## YOUR INSTRUCTIONS
Please return every line in the entries below with the word "moved" in it.

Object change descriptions
▼
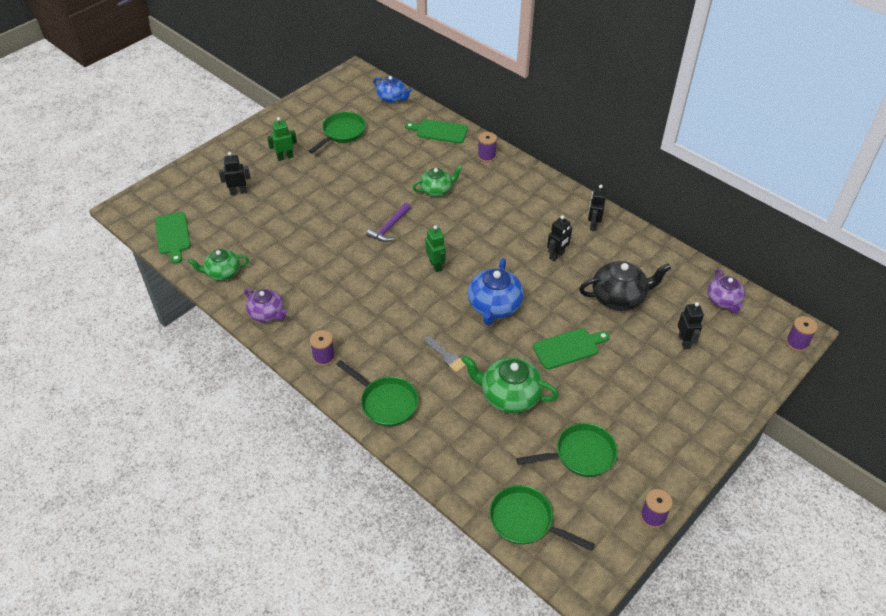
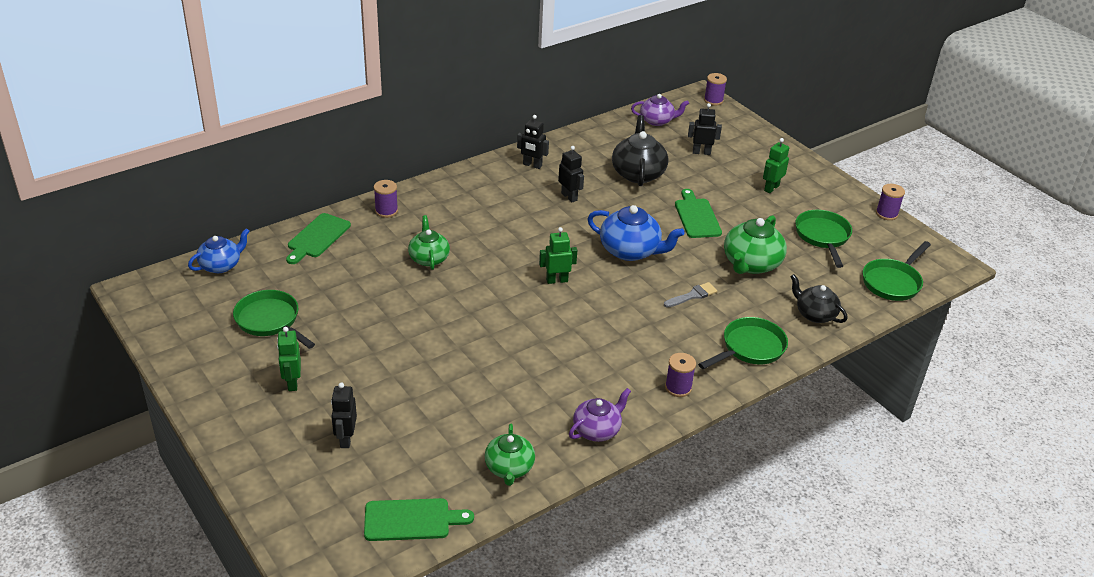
camera: 80 degrees left, 10 degrees down
purple hammer [367,203,411,242] -> none
none -> green robot [763,138,789,193]
none -> black teapot [790,274,847,323]

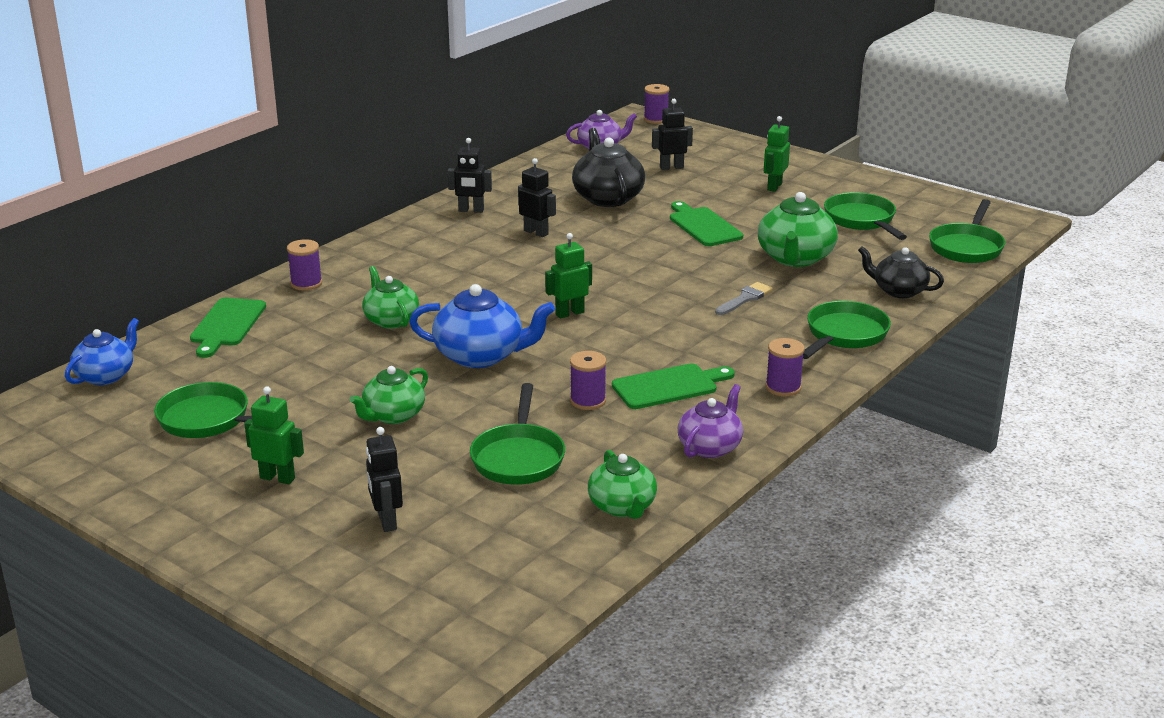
camera: 15 degrees left, 10 degrees down
green robot [277,327,301,391] -> green robot turned 135 degrees clockwise [244,386,304,484]
green cutting board [364,498,474,541] -> green cutting board moved to [612,363,735,409]
blue teapot [587,205,685,261] -> blue teapot moved to [409,284,555,368]
purple spool [876,184,905,220] -> purple spool moved to [570,351,606,410]
none -> green teapot [349,366,428,424]
none -> green pan [470,383,565,485]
▲
## RESPONSE BELOW
green cutting board [364,498,474,541] -> green cutting board moved to [612,363,735,409]
blue teapot [587,205,685,261] -> blue teapot moved to [409,284,555,368]
purple spool [876,184,905,220] -> purple spool moved to [570,351,606,410]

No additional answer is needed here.